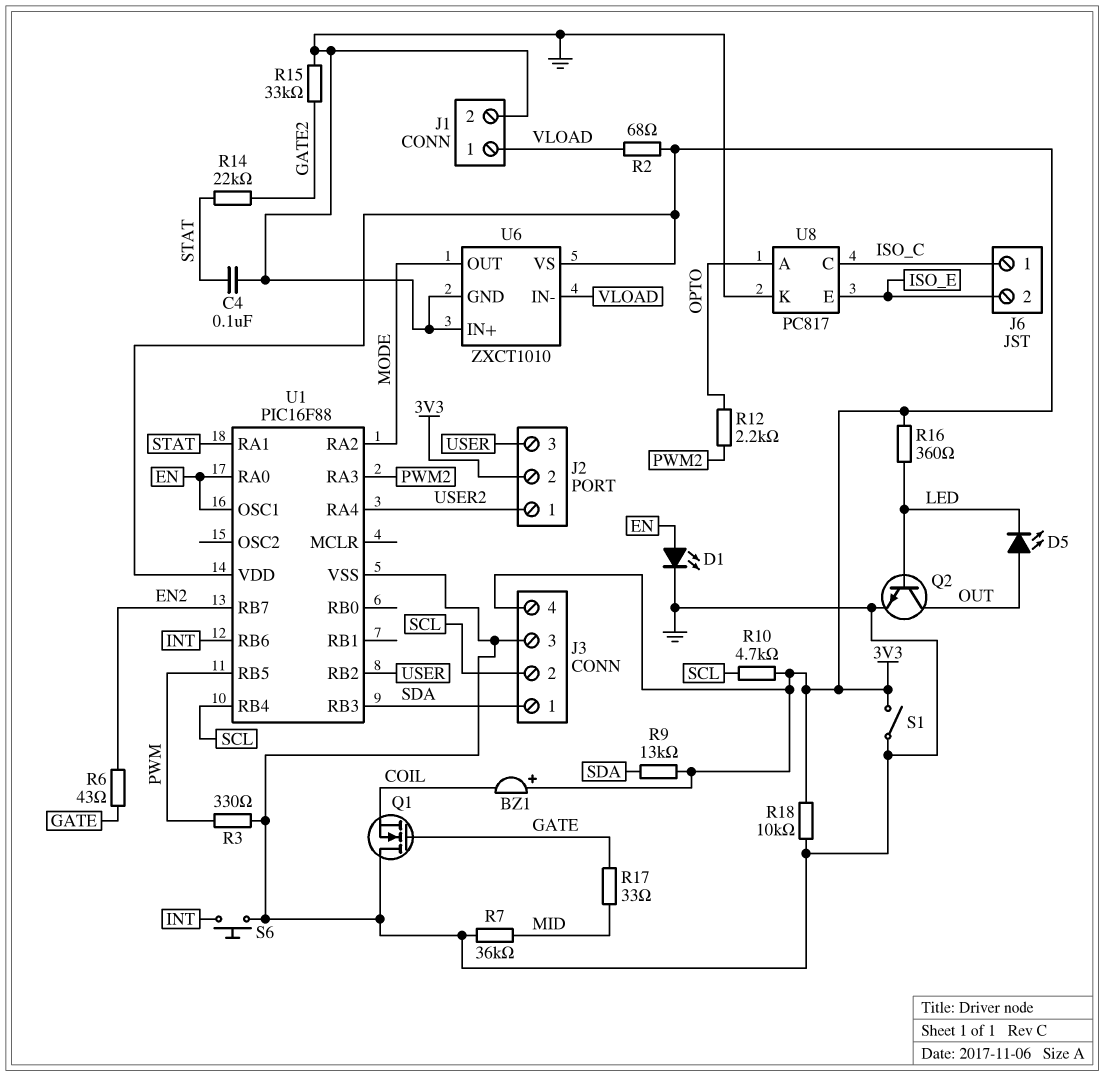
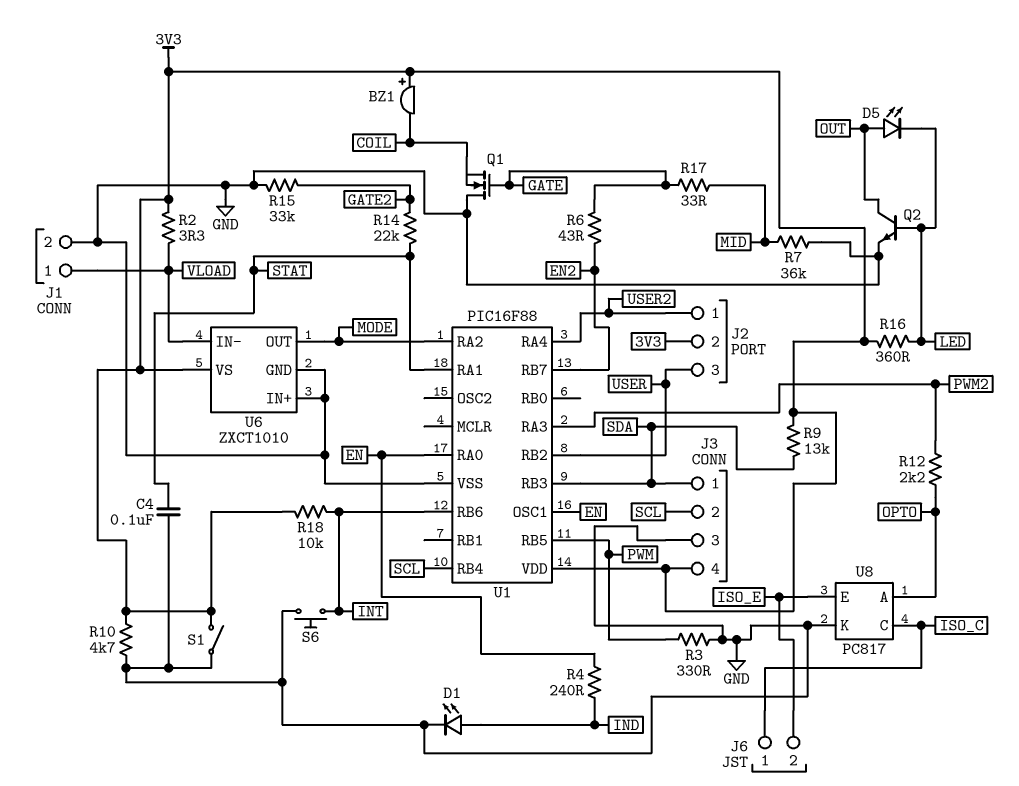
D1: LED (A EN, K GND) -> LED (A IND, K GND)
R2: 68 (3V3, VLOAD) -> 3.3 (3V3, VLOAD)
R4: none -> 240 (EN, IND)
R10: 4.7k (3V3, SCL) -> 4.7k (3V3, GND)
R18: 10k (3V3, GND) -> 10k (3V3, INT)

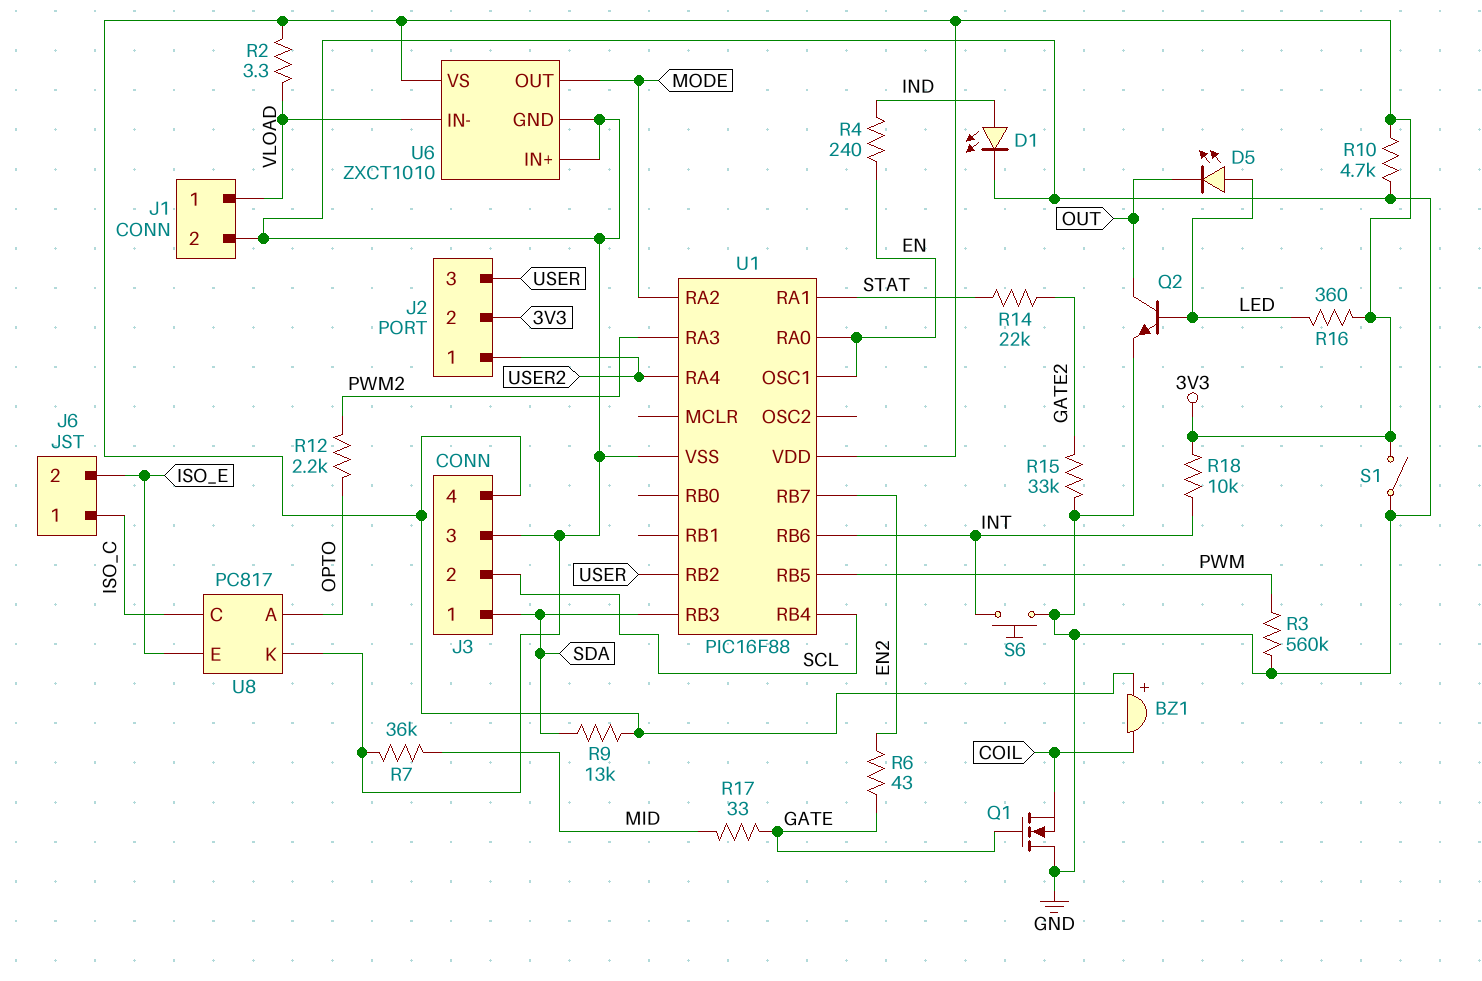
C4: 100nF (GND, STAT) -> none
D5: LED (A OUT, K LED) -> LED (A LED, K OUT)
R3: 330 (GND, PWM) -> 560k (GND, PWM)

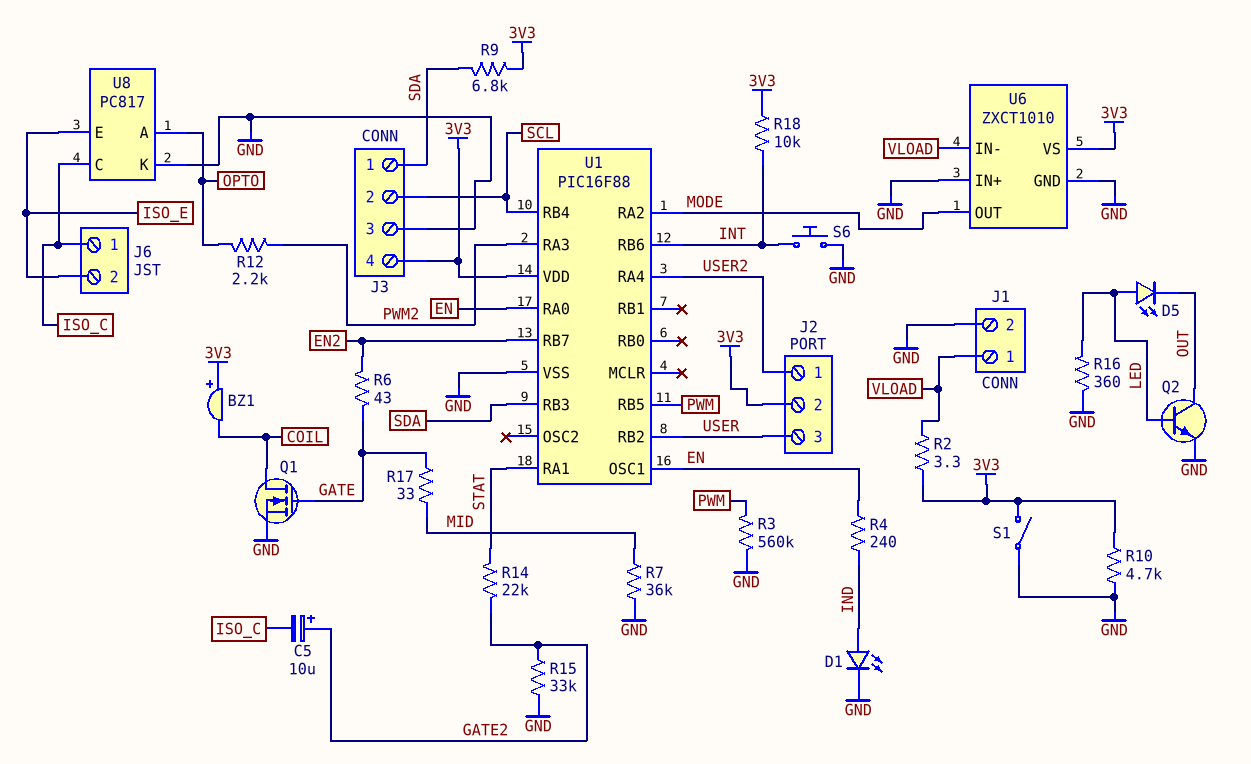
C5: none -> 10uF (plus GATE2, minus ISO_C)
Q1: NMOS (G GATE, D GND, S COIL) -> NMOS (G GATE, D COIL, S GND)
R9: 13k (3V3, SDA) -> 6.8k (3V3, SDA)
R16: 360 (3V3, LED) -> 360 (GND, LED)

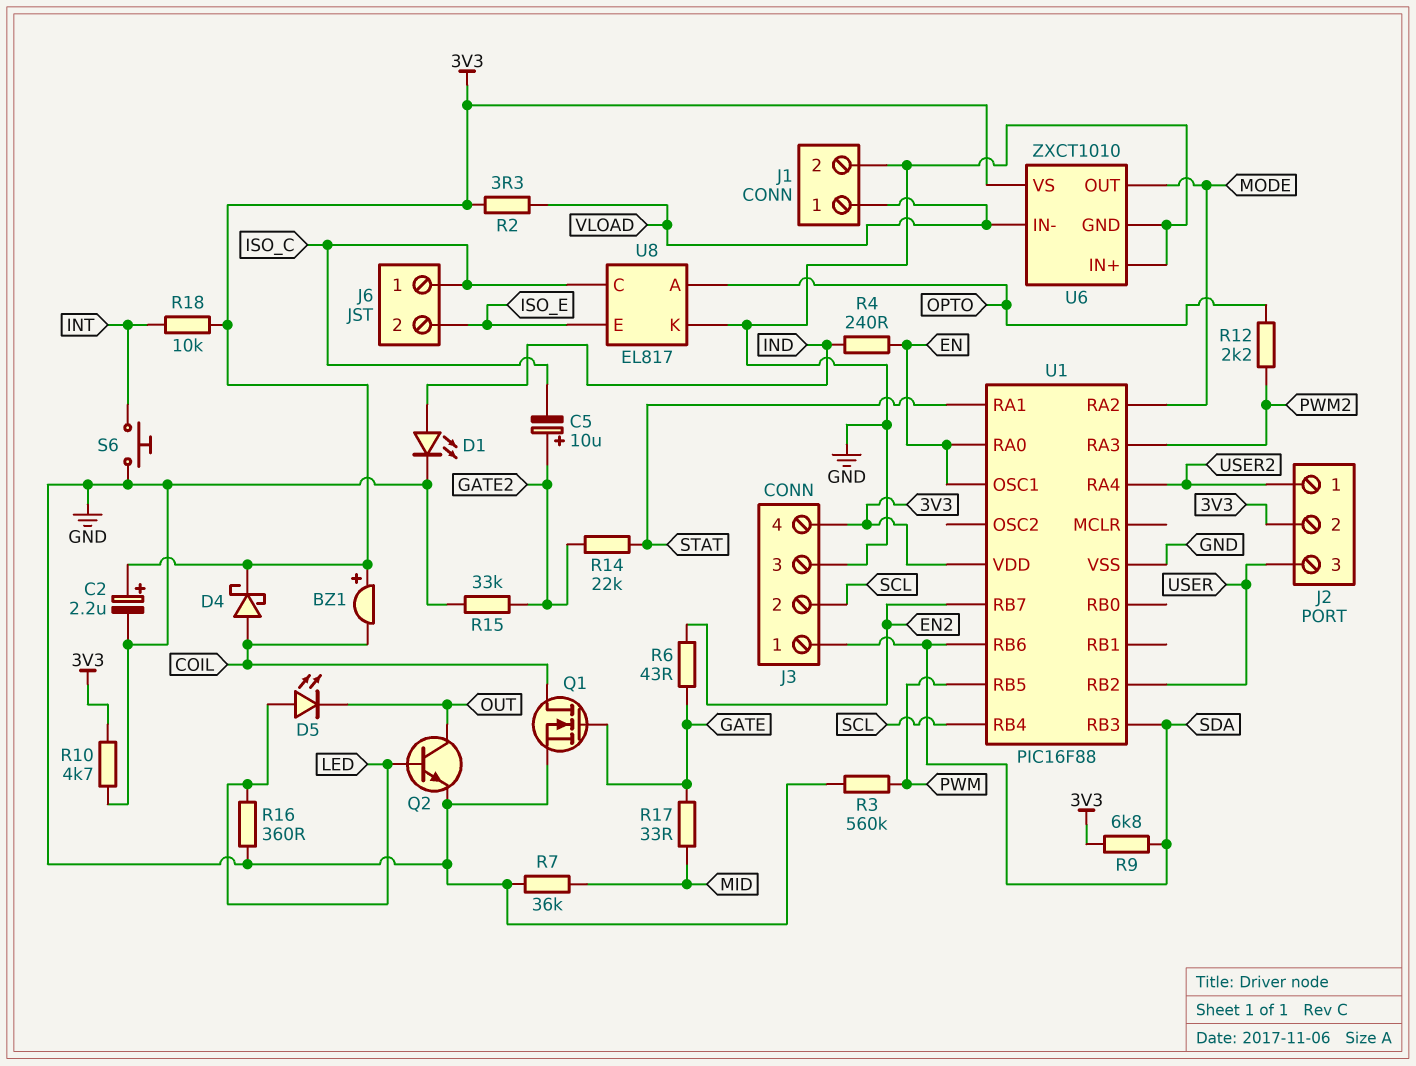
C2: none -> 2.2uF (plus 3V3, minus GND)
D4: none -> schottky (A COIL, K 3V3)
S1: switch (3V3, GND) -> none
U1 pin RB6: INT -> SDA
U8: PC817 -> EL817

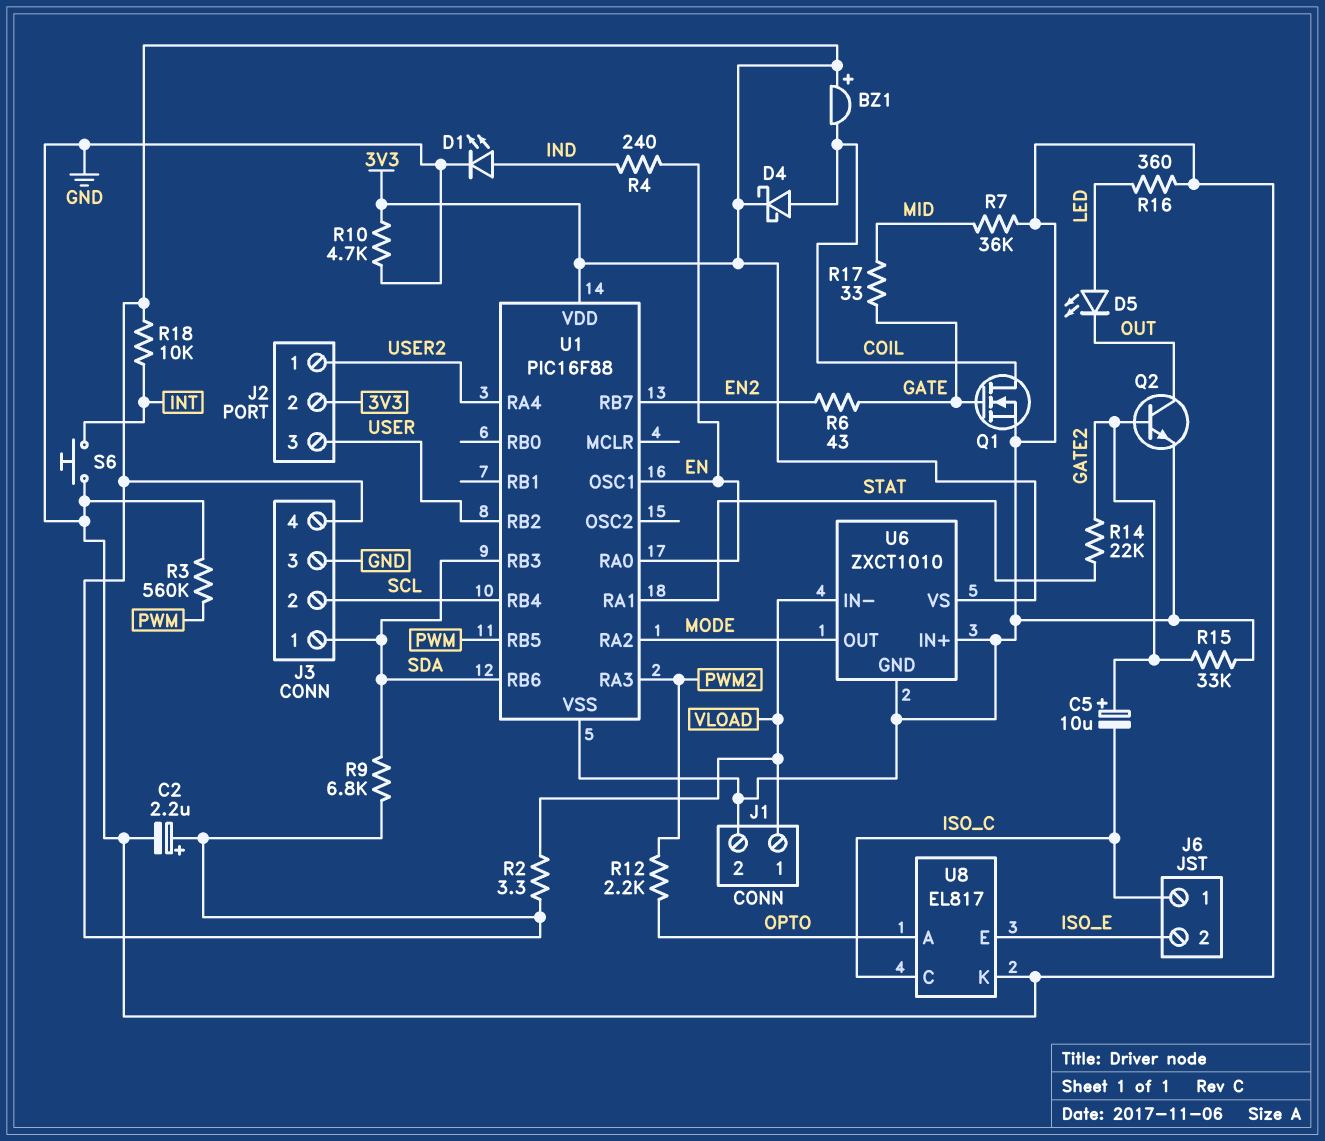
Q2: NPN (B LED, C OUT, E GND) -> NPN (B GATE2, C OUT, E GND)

▬▬▬▬▬▬▬▬▬▬

# [Task details]
Return the complete material exactly as given, excluding images.

# [Task response]
D1: LED (A EN, K GND) -> LED (A IND, K GND)
R2: 68 (3V3, VLOAD) -> 3.3 (3V3, VLOAD)
R4: none -> 240 (EN, IND)
R10: 4.7k (3V3, SCL) -> 4.7k (3V3, GND)
R18: 10k (3V3, GND) -> 10k (3V3, INT)

C4: 100nF (GND, STAT) -> none
D5: LED (A OUT, K LED) -> LED (A LED, K OUT)
R3: 330 (GND, PWM) -> 560k (GND, PWM)

C5: none -> 10uF (plus GATE2, minus ISO_C)
Q1: NMOS (G GATE, D GND, S COIL) -> NMOS (G GATE, D COIL, S GND)
R9: 13k (3V3, SDA) -> 6.8k (3V3, SDA)
R16: 360 (3V3, LED) -> 360 (GND, LED)

C2: none -> 2.2uF (plus 3V3, minus GND)
D4: none -> schottky (A COIL, K 3V3)
S1: switch (3V3, GND) -> none
U1 pin RB6: INT -> SDA
U8: PC817 -> EL817

Q2: NPN (B LED, C OUT, E GND) -> NPN (B GATE2, C OUT, E GND)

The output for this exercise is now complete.